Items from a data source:
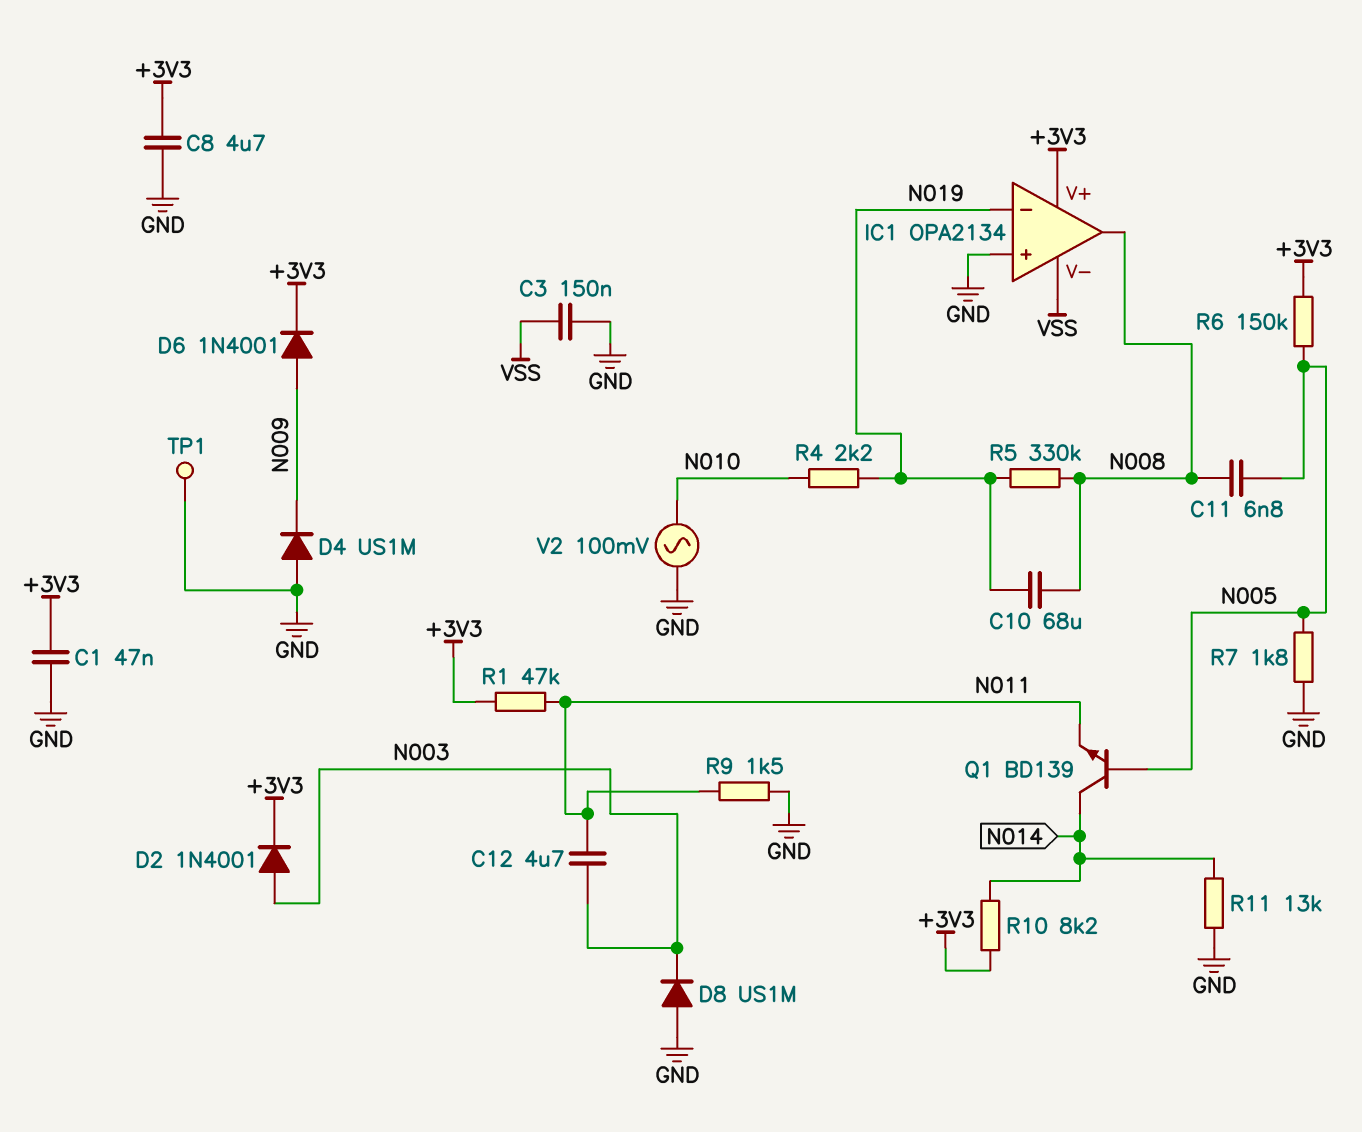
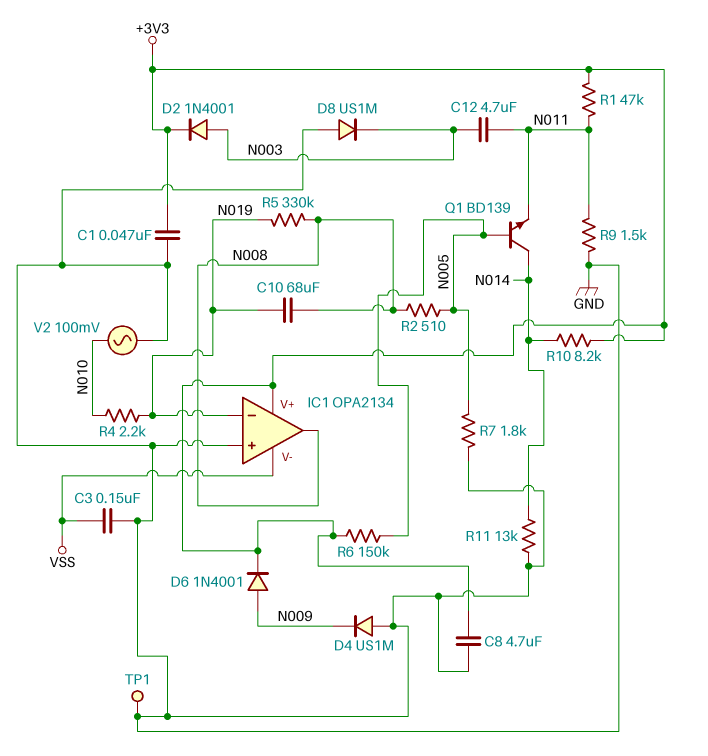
C11: 6.8nF (N005, N008) -> none
R2: none -> 510 (N005, N008)

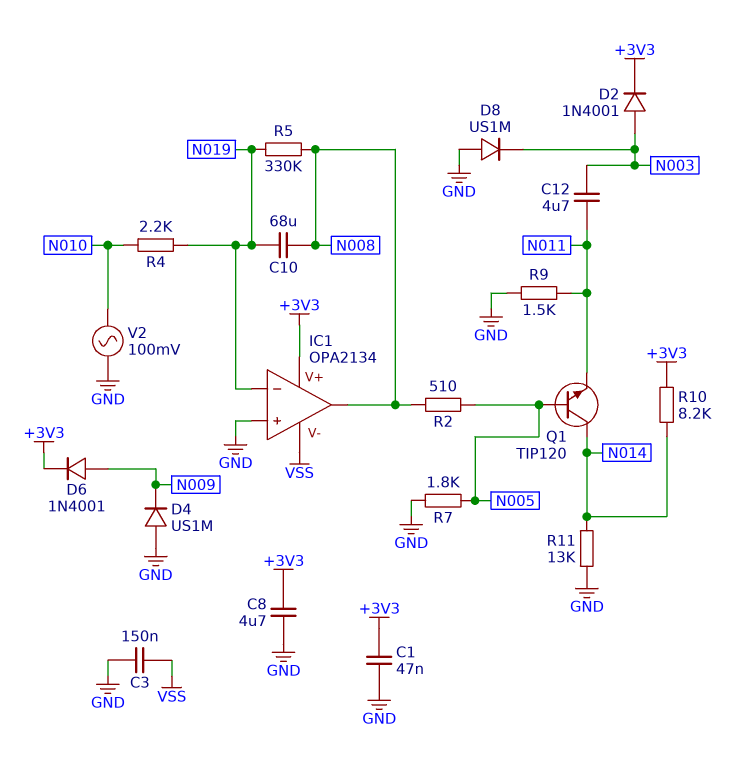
Q1: NPN BD139 (B N005, C N014, E N011) -> NPN TIP120 (B N005, C N014, E N011)
R1: 47k (+3V3, N011) -> none
R6: 150k (+3V3, N005) -> none
TP1: test point (GND) -> none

What the task asks: Output each of the lines above exactly, apart from the images.

Solution to the problem:
C11: 6.8nF (N005, N008) -> none
R2: none -> 510 (N005, N008)

Q1: NPN BD139 (B N005, C N014, E N011) -> NPN TIP120 (B N005, C N014, E N011)
R1: 47k (+3V3, N011) -> none
R6: 150k (+3V3, N005) -> none
TP1: test point (GND) -> none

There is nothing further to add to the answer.